Records excerpted from a collection:

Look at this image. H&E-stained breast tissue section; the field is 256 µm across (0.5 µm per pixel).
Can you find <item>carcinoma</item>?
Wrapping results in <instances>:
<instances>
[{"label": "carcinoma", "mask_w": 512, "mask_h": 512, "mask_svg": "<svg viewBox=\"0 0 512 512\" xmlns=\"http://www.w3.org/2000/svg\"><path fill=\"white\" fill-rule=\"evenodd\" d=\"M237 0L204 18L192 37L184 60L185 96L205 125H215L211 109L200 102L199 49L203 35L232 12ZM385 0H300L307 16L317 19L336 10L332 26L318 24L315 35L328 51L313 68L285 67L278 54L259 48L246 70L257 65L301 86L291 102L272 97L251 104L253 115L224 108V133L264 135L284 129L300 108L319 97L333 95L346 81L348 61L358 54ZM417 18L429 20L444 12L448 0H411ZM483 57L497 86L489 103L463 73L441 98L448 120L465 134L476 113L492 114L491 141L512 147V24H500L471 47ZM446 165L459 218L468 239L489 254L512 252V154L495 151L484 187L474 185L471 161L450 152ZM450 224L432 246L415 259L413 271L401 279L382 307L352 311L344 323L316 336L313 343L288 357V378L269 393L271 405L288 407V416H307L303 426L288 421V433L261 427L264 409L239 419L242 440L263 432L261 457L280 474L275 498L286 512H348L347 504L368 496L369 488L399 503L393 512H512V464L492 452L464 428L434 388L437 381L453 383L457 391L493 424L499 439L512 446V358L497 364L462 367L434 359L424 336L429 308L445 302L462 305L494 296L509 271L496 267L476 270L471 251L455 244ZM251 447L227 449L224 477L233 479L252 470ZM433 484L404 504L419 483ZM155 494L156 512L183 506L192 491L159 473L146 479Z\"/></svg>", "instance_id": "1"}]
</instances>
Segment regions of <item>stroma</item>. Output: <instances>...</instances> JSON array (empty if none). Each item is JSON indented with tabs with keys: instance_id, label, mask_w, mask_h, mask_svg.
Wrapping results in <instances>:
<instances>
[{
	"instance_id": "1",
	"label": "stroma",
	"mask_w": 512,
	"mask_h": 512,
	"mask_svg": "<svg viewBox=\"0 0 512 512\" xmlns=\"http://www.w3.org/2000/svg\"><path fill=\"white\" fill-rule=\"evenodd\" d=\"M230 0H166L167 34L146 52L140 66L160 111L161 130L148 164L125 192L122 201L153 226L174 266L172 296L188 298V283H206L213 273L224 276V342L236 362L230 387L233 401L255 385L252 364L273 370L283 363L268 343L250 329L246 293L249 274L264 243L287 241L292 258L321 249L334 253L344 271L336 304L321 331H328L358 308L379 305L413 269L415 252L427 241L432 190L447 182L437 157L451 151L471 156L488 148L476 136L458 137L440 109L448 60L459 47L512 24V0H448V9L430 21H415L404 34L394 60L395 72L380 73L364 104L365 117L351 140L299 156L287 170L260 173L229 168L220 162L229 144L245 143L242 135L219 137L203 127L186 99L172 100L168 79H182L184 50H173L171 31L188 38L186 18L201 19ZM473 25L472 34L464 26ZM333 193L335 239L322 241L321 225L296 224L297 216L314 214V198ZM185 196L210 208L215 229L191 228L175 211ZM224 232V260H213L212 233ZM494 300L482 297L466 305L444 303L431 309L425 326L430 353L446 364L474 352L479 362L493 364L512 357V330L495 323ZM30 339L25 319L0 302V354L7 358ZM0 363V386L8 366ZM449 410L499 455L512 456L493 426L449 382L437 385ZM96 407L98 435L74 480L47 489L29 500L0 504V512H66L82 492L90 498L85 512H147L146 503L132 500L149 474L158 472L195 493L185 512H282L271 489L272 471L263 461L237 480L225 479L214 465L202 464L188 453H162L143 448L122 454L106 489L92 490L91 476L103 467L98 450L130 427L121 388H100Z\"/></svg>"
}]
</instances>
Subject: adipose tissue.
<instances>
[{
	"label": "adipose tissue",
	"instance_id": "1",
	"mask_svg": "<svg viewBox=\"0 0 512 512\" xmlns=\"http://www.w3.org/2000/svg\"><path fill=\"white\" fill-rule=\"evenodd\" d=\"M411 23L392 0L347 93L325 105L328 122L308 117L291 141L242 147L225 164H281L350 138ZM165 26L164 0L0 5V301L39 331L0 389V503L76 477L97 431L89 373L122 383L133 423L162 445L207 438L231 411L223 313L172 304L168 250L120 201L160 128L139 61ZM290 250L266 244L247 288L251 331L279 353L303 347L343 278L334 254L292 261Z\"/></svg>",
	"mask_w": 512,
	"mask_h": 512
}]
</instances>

EXERCISE OBJECTIVE:
Every line containing the string "tissue" must be listed.

THE RESULT:
Look at this image. H&E-stained breast tissue section; the field is 256 µm across (0.5 µm per pixel).
Subject: adipose tissue.
	"label": "adipose tissue",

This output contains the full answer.